### PROVIDED INFORMATION ###

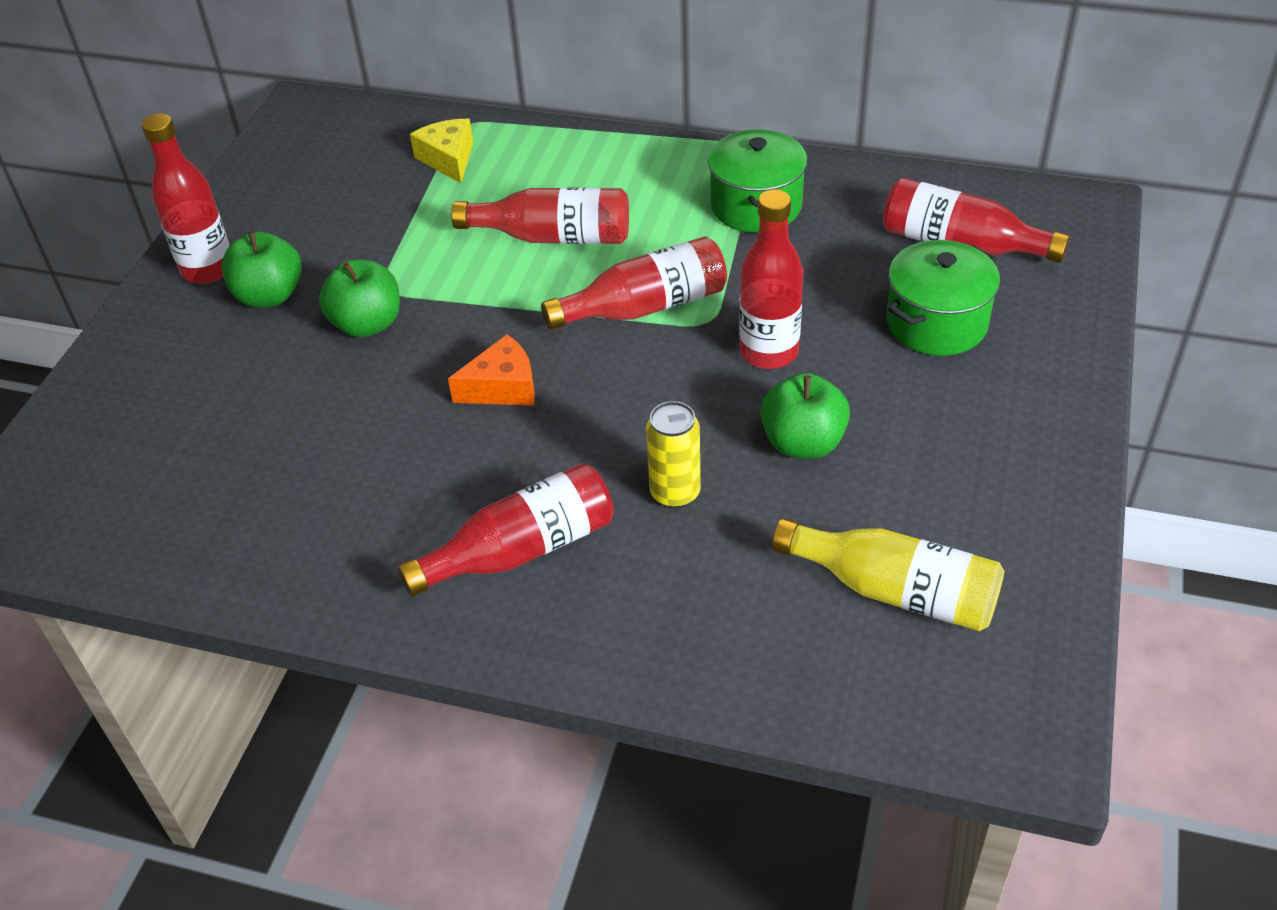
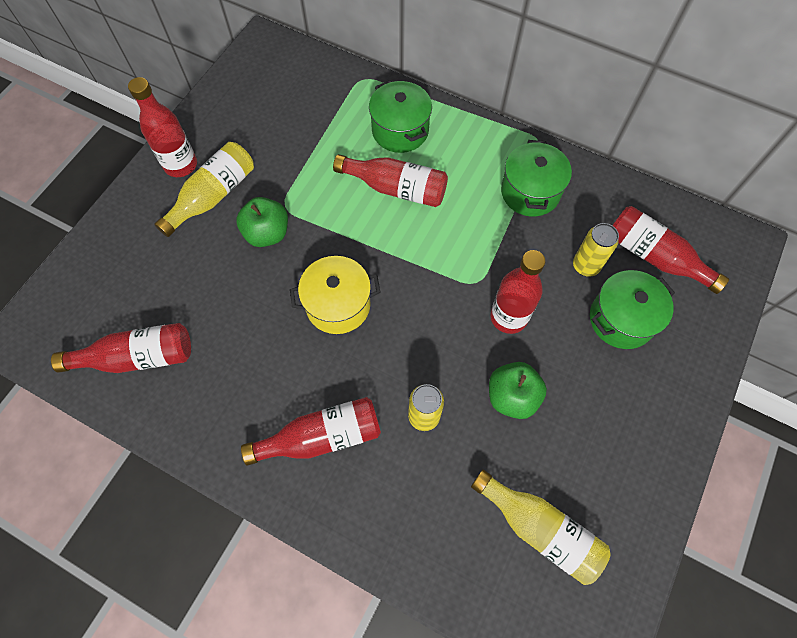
camera: 10 degrees right, 20 degrees up
(269, 296) = (213, 196): green apple -> yellow bottle
(448, 159) = (345, 107): yellow cheese -> none
(502, 387) = (338, 305): orange cheese -> yellow pot
(540, 171) = (400, 130): none -> green pot
(645, 307) = (440, 261): red bottle -> red bottle (138, 357)
(864, 273) = (585, 266): none -> yellow can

###

GOAL OF THE EXERCISE:
Read through the entries above and copy each line that has the string "cheese" in it.

TASK ANSWER:
(448, 159) = (345, 107): yellow cheese -> none
(502, 387) = (338, 305): orange cheese -> yellow pot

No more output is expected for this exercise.